Difference listings:

* * * *

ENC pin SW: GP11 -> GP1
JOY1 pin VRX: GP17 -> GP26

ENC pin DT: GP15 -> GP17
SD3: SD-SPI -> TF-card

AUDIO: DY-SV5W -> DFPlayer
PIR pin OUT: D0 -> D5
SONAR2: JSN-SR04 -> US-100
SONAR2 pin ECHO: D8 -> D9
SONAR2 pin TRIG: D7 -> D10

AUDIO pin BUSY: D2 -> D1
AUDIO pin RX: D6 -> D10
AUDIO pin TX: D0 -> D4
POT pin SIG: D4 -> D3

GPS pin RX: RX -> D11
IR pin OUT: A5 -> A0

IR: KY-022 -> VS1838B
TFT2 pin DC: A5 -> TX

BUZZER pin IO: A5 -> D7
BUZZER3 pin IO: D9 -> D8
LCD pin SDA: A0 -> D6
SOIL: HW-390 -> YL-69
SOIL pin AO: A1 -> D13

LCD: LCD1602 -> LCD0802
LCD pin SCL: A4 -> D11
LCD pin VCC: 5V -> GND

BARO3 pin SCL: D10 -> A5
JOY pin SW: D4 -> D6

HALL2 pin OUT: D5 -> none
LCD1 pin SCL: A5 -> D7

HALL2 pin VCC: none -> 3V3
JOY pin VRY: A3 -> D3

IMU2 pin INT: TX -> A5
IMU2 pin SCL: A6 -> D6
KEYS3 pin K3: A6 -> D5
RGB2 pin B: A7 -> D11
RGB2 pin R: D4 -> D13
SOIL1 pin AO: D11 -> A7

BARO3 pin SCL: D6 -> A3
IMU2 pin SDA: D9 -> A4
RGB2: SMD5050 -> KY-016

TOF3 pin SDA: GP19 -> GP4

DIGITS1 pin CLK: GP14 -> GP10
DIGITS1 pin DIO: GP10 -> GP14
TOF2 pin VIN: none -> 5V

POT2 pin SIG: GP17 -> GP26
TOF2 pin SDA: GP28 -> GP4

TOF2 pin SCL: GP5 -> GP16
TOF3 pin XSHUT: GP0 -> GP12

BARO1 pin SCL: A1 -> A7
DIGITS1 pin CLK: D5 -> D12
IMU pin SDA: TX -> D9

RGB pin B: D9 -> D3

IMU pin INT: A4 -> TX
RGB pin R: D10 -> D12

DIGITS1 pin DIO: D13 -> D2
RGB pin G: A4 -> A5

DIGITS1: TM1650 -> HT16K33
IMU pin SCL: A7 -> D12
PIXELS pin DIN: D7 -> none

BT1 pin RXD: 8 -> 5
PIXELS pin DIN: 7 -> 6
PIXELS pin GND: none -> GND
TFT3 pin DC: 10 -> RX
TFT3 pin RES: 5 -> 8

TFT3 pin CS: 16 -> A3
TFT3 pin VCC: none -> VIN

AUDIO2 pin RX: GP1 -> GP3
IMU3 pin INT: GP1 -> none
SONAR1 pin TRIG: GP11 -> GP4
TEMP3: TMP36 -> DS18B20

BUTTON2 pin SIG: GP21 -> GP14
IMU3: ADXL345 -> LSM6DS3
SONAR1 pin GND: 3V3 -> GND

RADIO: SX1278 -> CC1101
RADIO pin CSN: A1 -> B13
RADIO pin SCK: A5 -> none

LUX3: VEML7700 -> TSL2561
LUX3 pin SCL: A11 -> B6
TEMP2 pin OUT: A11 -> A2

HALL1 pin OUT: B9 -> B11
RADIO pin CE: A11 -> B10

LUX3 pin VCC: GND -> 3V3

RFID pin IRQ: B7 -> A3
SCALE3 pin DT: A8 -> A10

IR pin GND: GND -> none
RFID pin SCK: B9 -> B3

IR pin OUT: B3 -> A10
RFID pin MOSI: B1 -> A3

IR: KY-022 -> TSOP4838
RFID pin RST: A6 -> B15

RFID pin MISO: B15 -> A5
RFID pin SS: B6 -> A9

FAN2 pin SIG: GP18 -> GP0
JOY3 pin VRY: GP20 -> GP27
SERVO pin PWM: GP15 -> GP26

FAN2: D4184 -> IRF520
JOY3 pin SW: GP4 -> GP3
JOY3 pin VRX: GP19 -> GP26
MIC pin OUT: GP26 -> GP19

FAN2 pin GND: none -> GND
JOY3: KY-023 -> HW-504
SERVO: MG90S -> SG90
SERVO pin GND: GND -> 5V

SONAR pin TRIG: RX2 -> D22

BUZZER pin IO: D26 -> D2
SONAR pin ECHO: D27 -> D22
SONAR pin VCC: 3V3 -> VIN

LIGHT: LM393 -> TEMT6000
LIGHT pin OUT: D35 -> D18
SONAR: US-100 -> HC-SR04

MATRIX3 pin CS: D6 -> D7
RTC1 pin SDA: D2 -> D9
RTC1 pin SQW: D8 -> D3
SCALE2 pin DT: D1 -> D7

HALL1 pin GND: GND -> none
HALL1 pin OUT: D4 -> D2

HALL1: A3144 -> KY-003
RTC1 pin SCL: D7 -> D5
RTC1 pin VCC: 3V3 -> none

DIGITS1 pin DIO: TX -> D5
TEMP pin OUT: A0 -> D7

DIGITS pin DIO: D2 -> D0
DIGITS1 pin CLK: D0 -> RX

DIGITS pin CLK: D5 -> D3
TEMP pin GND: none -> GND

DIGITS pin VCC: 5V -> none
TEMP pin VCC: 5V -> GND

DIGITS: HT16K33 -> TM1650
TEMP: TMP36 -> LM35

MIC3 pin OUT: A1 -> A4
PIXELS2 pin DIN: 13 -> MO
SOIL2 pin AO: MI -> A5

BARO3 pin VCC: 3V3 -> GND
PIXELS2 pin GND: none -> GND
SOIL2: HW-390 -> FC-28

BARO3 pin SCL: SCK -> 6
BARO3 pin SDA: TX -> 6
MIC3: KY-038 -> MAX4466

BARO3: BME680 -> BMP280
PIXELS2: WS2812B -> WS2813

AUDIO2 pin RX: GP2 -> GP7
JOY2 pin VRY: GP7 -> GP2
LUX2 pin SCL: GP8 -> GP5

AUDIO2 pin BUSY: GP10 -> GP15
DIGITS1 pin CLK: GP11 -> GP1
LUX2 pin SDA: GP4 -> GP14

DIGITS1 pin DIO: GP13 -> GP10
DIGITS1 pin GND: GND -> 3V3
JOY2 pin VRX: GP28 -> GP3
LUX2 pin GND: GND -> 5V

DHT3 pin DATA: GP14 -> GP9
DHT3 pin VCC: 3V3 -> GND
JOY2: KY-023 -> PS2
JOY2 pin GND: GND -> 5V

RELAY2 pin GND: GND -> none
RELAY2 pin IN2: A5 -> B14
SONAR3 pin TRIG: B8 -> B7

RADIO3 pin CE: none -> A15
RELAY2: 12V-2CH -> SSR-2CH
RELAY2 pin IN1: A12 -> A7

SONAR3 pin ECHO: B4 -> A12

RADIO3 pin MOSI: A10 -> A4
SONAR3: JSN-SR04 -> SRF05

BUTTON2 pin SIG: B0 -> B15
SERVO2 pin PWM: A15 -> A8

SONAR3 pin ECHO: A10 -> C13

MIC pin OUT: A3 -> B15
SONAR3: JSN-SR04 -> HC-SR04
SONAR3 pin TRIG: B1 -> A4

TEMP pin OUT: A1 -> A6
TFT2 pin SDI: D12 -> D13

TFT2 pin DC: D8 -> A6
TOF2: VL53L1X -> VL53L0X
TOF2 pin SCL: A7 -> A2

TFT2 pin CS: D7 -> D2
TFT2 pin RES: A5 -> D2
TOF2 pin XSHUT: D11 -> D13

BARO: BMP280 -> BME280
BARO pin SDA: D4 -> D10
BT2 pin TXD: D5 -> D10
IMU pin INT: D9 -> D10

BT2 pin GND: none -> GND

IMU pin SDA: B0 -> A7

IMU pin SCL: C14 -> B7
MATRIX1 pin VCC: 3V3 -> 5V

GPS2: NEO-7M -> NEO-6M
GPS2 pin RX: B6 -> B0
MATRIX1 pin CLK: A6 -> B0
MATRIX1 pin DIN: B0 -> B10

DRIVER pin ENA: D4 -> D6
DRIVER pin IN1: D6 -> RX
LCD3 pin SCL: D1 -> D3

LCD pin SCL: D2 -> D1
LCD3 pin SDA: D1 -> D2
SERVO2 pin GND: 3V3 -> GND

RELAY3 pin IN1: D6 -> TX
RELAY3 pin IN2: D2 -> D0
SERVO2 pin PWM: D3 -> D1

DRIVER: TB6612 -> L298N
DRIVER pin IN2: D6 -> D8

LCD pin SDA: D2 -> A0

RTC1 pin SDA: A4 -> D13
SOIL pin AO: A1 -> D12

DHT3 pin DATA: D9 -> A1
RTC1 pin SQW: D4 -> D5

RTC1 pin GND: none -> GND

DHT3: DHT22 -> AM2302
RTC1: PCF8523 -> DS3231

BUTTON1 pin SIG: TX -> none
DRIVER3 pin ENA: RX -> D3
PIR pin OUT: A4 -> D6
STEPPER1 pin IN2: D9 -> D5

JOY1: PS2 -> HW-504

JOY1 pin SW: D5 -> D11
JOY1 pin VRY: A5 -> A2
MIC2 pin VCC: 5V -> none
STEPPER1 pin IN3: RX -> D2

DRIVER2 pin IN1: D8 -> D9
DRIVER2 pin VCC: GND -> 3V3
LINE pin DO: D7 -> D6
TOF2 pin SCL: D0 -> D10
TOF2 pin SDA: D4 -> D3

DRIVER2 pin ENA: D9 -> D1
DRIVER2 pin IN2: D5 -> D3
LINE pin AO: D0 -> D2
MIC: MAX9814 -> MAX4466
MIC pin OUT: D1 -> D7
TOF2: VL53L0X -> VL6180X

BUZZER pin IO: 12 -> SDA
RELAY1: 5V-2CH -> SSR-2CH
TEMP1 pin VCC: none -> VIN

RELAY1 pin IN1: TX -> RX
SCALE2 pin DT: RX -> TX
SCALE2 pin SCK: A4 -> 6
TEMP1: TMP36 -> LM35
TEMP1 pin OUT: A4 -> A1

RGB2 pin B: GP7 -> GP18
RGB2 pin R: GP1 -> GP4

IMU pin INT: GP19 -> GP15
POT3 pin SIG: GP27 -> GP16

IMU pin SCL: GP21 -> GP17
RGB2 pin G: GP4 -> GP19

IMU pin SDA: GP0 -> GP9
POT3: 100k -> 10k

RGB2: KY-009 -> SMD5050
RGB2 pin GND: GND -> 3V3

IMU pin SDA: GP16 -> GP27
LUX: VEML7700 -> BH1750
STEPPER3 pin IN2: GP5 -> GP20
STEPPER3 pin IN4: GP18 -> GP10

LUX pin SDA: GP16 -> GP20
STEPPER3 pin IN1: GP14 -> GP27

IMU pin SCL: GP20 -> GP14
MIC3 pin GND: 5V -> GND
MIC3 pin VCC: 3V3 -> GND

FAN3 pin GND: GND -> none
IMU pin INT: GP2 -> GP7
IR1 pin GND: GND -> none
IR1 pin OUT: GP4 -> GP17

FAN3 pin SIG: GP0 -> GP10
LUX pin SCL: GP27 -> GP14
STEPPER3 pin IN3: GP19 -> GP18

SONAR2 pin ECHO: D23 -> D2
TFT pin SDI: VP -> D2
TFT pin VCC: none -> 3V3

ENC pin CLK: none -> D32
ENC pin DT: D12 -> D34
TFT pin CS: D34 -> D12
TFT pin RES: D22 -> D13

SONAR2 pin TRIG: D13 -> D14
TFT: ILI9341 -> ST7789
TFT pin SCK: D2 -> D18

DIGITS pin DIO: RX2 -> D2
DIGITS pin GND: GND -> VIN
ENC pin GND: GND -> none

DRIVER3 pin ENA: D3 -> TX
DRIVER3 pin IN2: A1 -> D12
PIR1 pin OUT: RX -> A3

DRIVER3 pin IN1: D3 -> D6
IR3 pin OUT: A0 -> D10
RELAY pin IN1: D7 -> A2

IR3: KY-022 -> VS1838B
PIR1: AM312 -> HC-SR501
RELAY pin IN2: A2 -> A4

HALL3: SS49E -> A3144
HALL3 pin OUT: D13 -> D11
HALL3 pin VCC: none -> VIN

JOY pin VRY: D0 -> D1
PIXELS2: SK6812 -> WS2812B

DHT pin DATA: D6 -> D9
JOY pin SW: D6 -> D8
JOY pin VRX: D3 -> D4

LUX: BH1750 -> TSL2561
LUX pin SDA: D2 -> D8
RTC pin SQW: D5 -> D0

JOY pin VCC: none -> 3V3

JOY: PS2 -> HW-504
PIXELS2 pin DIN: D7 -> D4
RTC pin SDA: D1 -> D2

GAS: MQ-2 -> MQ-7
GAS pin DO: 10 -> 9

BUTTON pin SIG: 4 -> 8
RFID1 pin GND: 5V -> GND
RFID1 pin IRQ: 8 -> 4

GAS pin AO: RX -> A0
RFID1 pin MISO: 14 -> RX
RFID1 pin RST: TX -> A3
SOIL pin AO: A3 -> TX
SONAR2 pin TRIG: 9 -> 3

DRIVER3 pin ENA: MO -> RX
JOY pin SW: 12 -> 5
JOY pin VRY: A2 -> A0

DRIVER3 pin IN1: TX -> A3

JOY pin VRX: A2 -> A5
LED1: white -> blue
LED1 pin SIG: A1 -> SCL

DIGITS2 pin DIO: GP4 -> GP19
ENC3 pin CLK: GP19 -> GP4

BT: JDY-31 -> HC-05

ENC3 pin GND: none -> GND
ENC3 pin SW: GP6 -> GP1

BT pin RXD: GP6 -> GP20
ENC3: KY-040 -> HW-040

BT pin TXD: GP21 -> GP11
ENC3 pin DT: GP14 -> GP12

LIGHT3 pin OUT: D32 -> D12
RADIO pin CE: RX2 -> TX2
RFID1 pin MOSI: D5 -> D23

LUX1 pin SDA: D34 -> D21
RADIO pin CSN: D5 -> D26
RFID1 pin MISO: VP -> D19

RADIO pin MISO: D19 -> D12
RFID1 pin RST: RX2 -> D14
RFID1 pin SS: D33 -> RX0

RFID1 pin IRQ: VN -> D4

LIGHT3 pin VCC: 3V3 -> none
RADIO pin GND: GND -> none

* * * *

Within the data above, the lines from the one with "BUTTON2 pin SIG: B0 -> B15" to the one with "JOY1 pin VRY: A5 -> A2" must be repeated exactly; no other line belongs in the answer.

BUTTON2 pin SIG: B0 -> B15
SERVO2 pin PWM: A15 -> A8

SONAR3 pin ECHO: A10 -> C13

MIC pin OUT: A3 -> B15
SONAR3: JSN-SR04 -> HC-SR04
SONAR3 pin TRIG: B1 -> A4

TEMP pin OUT: A1 -> A6
TFT2 pin SDI: D12 -> D13

TFT2 pin DC: D8 -> A6
TOF2: VL53L1X -> VL53L0X
TOF2 pin SCL: A7 -> A2

TFT2 pin CS: D7 -> D2
TFT2 pin RES: A5 -> D2
TOF2 pin XSHUT: D11 -> D13

BARO: BMP280 -> BME280
BARO pin SDA: D4 -> D10
BT2 pin TXD: D5 -> D10
IMU pin INT: D9 -> D10

BT2 pin GND: none -> GND

IMU pin SDA: B0 -> A7

IMU pin SCL: C14 -> B7
MATRIX1 pin VCC: 3V3 -> 5V

GPS2: NEO-7M -> NEO-6M
GPS2 pin RX: B6 -> B0
MATRIX1 pin CLK: A6 -> B0
MATRIX1 pin DIN: B0 -> B10

DRIVER pin ENA: D4 -> D6
DRIVER pin IN1: D6 -> RX
LCD3 pin SCL: D1 -> D3

LCD pin SCL: D2 -> D1
LCD3 pin SDA: D1 -> D2
SERVO2 pin GND: 3V3 -> GND

RELAY3 pin IN1: D6 -> TX
RELAY3 pin IN2: D2 -> D0
SERVO2 pin PWM: D3 -> D1

DRIVER: TB6612 -> L298N
DRIVER pin IN2: D6 -> D8

LCD pin SDA: D2 -> A0

RTC1 pin SDA: A4 -> D13
SOIL pin AO: A1 -> D12

DHT3 pin DATA: D9 -> A1
RTC1 pin SQW: D4 -> D5

RTC1 pin GND: none -> GND

DHT3: DHT22 -> AM2302
RTC1: PCF8523 -> DS3231

BUTTON1 pin SIG: TX -> none
DRIVER3 pin ENA: RX -> D3
PIR pin OUT: A4 -> D6
STEPPER1 pin IN2: D9 -> D5

JOY1: PS2 -> HW-504

JOY1 pin SW: D5 -> D11
JOY1 pin VRY: A5 -> A2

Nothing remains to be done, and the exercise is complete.